## Provided entries
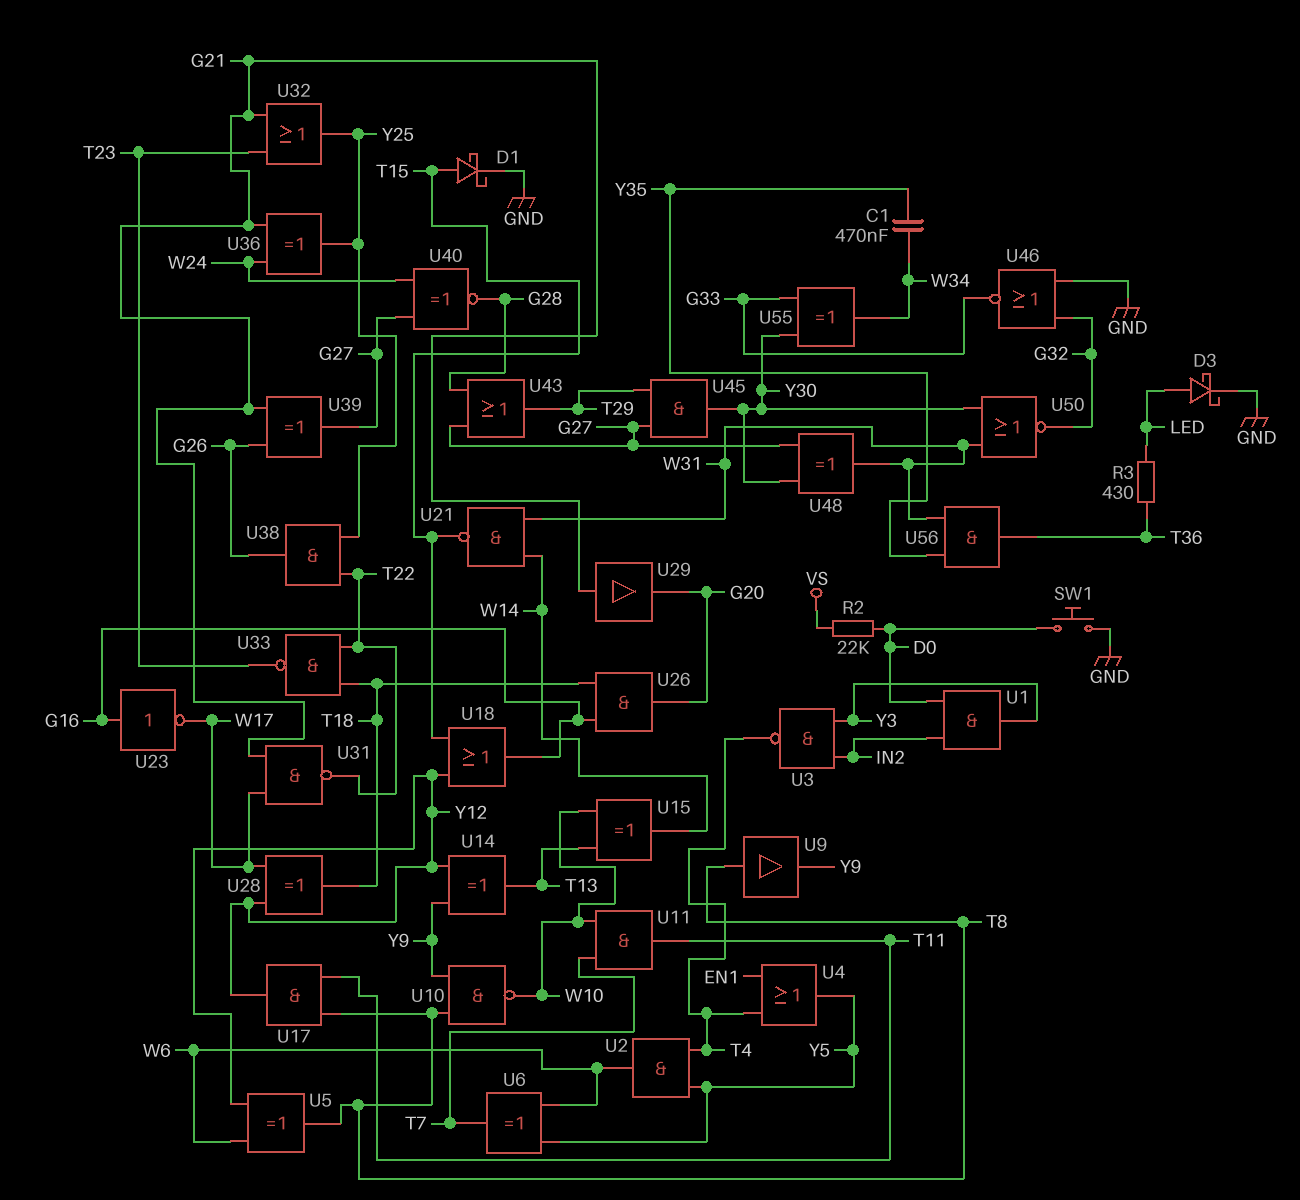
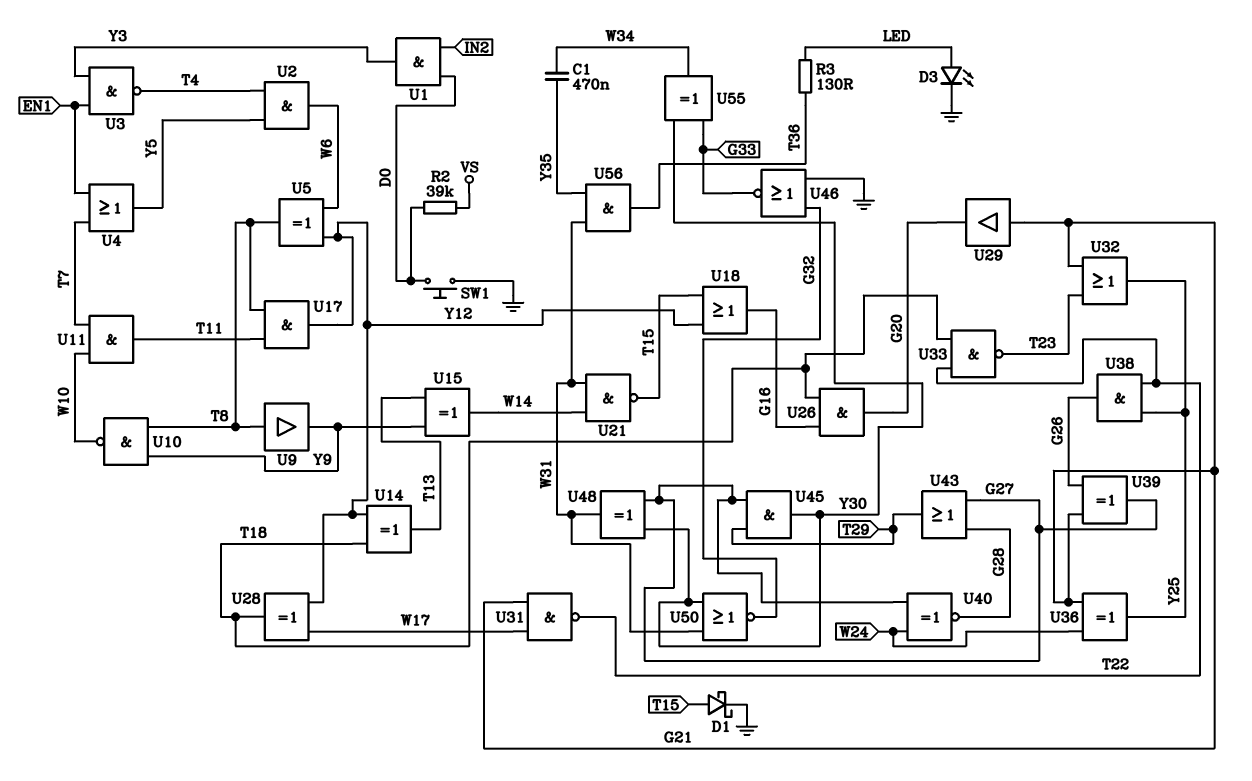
D3: schottky (A LED, K GND) -> LED (A LED, K GND)
R2: 22k (D0, VS) -> 39k (D0, VS)
R3: 430 (LED, T36) -> 130 (LED, T36)
U3: NAND (in IN2, in Y3, out T4) -> NAND (in EN1, in Y3, out T4)
U4: OR (in EN1, in T4, out Y5) -> OR (in EN1, in T7, out Y5)
U6: XOR (in W6, in Y5, out T7) -> none
U14: XOR (in Y9, in Y12, out T13) -> XOR (in T18, in Y12, out T13)
U15: XOR (in T13, in W10, out W14) -> XOR (in T13, in Y9, out W14)
U23: NOT (in G16, out W17) -> none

## How to complete this task
Output the records above exactly, leaving out pictures.

## Response to this task
D3: schottky (A LED, K GND) -> LED (A LED, K GND)
R2: 22k (D0, VS) -> 39k (D0, VS)
R3: 430 (LED, T36) -> 130 (LED, T36)
U3: NAND (in IN2, in Y3, out T4) -> NAND (in EN1, in Y3, out T4)
U4: OR (in EN1, in T4, out Y5) -> OR (in EN1, in T7, out Y5)
U6: XOR (in W6, in Y5, out T7) -> none
U14: XOR (in Y9, in Y12, out T13) -> XOR (in T18, in Y12, out T13)
U15: XOR (in T13, in W10, out W14) -> XOR (in T13, in Y9, out W14)
U23: NOT (in G16, out W17) -> none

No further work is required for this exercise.